[[ Data provided open ]]

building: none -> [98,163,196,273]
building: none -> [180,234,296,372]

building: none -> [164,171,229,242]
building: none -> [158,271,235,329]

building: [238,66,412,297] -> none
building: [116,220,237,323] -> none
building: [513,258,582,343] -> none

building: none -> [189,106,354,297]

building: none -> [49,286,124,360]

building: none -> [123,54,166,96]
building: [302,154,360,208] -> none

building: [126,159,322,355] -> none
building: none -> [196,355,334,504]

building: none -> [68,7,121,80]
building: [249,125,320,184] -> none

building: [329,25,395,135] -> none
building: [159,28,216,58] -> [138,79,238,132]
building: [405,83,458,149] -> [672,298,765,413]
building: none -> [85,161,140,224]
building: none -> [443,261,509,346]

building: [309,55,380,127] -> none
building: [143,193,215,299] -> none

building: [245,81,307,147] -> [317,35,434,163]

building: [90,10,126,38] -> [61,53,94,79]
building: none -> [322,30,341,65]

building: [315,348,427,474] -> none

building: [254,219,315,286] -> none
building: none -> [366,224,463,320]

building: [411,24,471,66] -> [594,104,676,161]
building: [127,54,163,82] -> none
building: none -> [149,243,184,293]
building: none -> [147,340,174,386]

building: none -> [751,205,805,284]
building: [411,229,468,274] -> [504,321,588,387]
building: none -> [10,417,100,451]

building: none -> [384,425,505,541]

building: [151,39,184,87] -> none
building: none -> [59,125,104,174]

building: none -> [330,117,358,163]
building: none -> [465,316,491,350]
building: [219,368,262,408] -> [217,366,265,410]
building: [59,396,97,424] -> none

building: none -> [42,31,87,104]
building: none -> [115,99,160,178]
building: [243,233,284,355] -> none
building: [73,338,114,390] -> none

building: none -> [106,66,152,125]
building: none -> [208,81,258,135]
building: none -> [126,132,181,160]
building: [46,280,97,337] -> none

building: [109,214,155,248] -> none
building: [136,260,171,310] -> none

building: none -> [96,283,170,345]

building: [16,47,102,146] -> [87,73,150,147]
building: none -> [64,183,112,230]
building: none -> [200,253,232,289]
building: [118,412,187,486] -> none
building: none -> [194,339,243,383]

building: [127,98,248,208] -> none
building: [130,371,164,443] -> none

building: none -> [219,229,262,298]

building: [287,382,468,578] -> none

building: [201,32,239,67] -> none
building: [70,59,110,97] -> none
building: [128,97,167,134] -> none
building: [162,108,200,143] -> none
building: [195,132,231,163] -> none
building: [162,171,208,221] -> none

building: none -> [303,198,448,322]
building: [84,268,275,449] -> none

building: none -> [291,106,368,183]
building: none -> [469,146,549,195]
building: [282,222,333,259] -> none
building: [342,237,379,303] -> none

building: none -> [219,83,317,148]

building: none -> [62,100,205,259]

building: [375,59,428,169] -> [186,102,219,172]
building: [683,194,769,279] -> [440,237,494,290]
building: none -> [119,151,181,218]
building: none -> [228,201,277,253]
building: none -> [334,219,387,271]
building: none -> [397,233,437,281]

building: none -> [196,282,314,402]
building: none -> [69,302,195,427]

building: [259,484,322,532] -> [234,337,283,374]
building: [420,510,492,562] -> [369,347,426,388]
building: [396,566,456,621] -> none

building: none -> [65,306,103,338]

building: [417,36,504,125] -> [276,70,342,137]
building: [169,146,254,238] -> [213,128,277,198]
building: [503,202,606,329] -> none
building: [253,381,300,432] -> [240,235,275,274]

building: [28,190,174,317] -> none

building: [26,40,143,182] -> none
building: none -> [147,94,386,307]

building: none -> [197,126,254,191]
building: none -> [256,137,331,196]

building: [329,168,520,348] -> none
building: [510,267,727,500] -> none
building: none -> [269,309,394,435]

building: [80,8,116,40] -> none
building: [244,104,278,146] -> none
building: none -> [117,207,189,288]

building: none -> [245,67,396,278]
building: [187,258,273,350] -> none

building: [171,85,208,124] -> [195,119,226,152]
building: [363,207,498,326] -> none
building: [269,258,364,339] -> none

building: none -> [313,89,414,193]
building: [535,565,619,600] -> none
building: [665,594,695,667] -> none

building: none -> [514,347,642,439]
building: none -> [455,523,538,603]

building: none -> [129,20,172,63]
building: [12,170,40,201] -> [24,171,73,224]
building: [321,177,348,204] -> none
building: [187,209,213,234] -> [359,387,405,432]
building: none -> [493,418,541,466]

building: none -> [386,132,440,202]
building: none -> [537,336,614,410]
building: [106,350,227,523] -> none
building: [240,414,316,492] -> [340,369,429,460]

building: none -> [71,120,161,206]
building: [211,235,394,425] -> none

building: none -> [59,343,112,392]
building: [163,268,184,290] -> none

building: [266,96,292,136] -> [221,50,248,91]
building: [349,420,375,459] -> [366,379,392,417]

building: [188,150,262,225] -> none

[[ Data provided closed ]]

What is expected
Please reproduce, exactly as written, the lines of the records from the first line through the one containing "building: [245,81,307,147] ->".

Response to this exercise
building: none -> [98,163,196,273]
building: none -> [180,234,296,372]

building: none -> [164,171,229,242]
building: none -> [158,271,235,329]

building: [238,66,412,297] -> none
building: [116,220,237,323] -> none
building: [513,258,582,343] -> none

building: none -> [189,106,354,297]

building: none -> [49,286,124,360]

building: none -> [123,54,166,96]
building: [302,154,360,208] -> none

building: [126,159,322,355] -> none
building: none -> [196,355,334,504]

building: none -> [68,7,121,80]
building: [249,125,320,184] -> none

building: [329,25,395,135] -> none
building: [159,28,216,58] -> [138,79,238,132]
building: [405,83,458,149] -> [672,298,765,413]
building: none -> [85,161,140,224]
building: none -> [443,261,509,346]

building: [309,55,380,127] -> none
building: [143,193,215,299] -> none

building: [245,81,307,147] -> [317,35,434,163]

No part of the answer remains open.